Version comparison data:
'''

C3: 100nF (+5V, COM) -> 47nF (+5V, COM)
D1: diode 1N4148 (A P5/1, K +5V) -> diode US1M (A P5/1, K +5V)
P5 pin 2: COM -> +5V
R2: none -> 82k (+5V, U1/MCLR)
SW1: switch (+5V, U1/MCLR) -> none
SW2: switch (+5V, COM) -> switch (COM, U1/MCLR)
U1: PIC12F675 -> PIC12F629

'''

*WORK ITEM*
Set down the preceding data verbatim. Every line belongs in the copy.

*RESPONSE*
C3: 100nF (+5V, COM) -> 47nF (+5V, COM)
D1: diode 1N4148 (A P5/1, K +5V) -> diode US1M (A P5/1, K +5V)
P5 pin 2: COM -> +5V
R2: none -> 82k (+5V, U1/MCLR)
SW1: switch (+5V, U1/MCLR) -> none
SW2: switch (+5V, COM) -> switch (COM, U1/MCLR)
U1: PIC12F675 -> PIC12F629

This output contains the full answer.